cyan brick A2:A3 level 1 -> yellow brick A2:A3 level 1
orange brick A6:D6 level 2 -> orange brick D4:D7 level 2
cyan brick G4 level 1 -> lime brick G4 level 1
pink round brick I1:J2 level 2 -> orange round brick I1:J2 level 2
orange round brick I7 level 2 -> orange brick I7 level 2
--
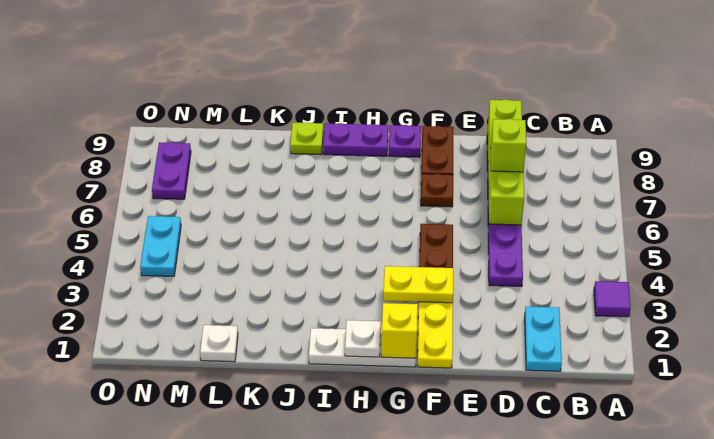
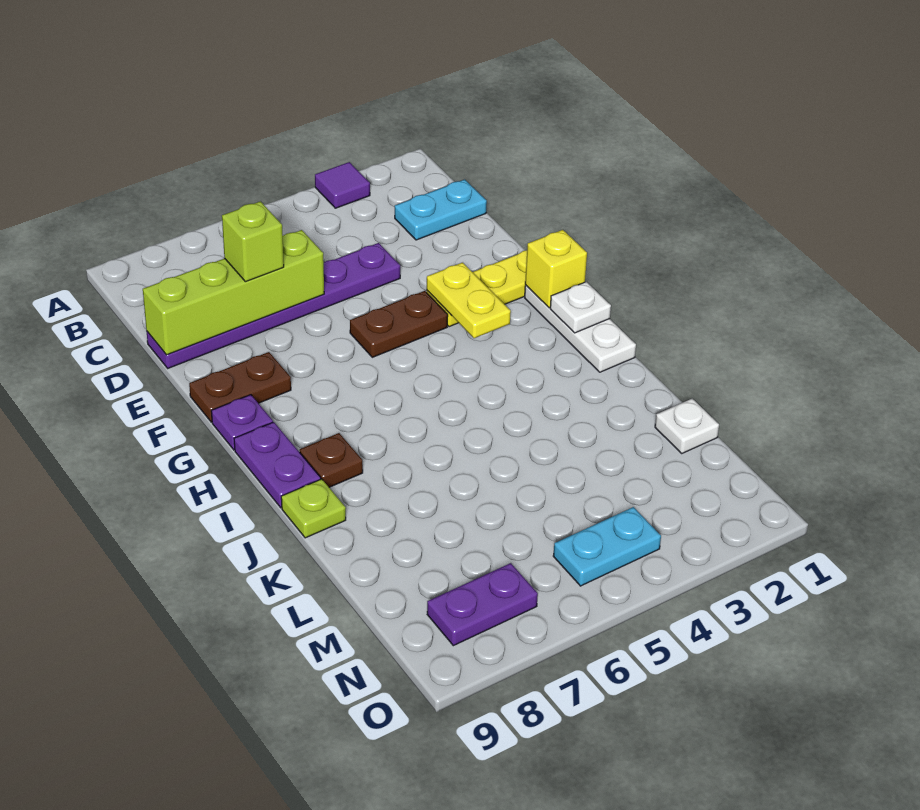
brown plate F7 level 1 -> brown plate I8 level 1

THE TASK: Lines in the data that hold "cyan" must be located and copied.

EXERCISE RESPONSE:
cyan brick A2:A3 level 1 -> yellow brick A2:A3 level 1
cyan brick G4 level 1 -> lime brick G4 level 1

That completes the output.